Problem description: Since the pictures are not wanted, reproduce only the rest of the records, exactly as given.

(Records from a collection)
# # #

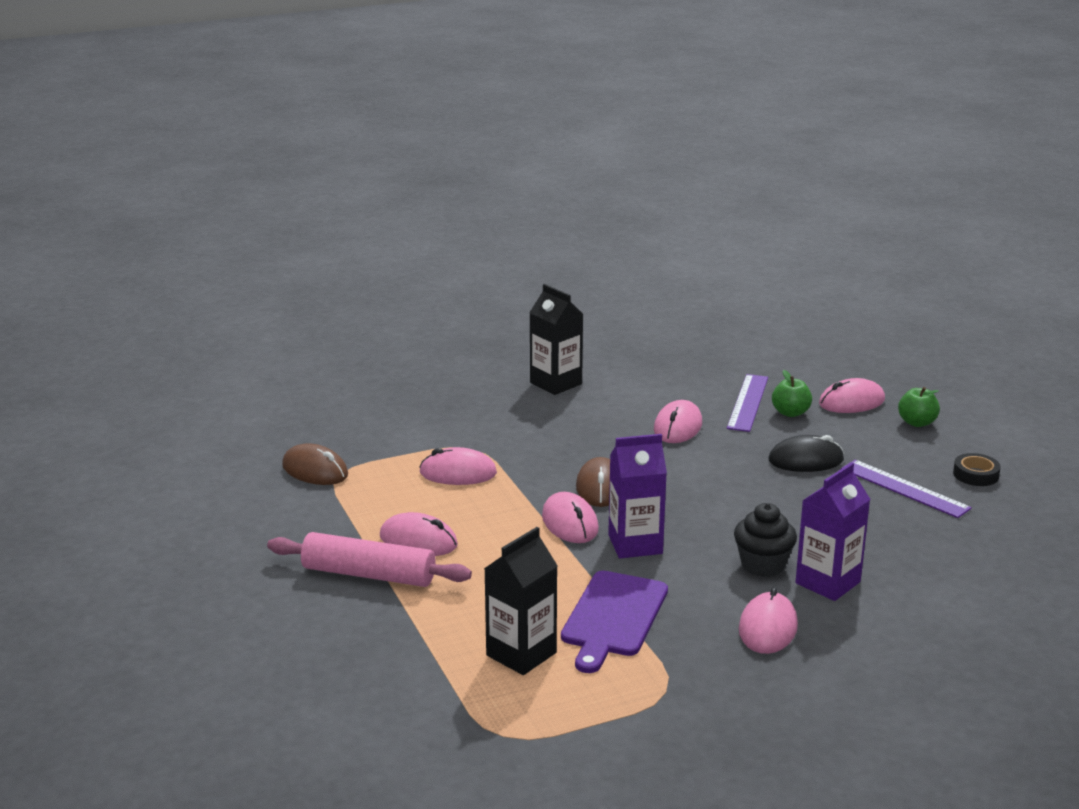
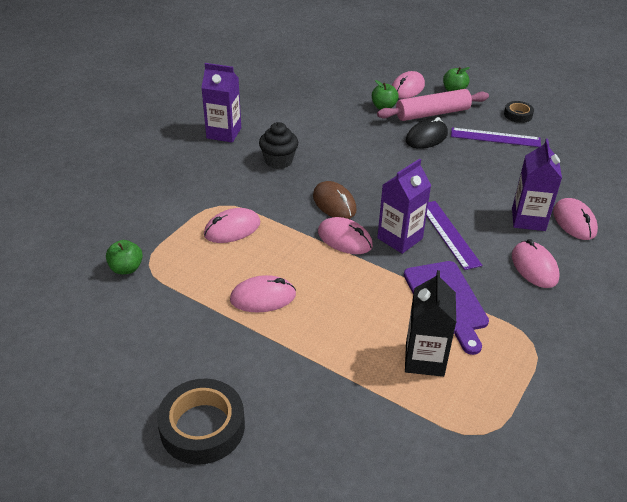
camera: 35 degrees left, 15 degrees up
(243, 615) = (202, 427): none -> black tape
(315, 470) = (126, 268): brown mouse -> green apple
(368, 575) = (258, 343): pink rolling pin -> pink rolling pin (432, 114)
(556, 383) = (224, 133): black carton -> purple carton
(678, 427) = (332, 140): pink mouse -> pink mouse (574, 222)
(747, 402) = (353, 108): purple ruler -> purple ruler (448, 234)
(763, 565) = (483, 222): black cupcake -> black cupcake (279, 161)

# # #

Exercise result:
camera: 35 degrees left, 15 degrees up
(243, 615) = (202, 427): none -> black tape
(315, 470) = (126, 268): brown mouse -> green apple
(368, 575) = (258, 343): pink rolling pin -> pink rolling pin (432, 114)
(556, 383) = (224, 133): black carton -> purple carton
(678, 427) = (332, 140): pink mouse -> pink mouse (574, 222)
(747, 402) = (353, 108): purple ruler -> purple ruler (448, 234)
(763, 565) = (483, 222): black cupcake -> black cupcake (279, 161)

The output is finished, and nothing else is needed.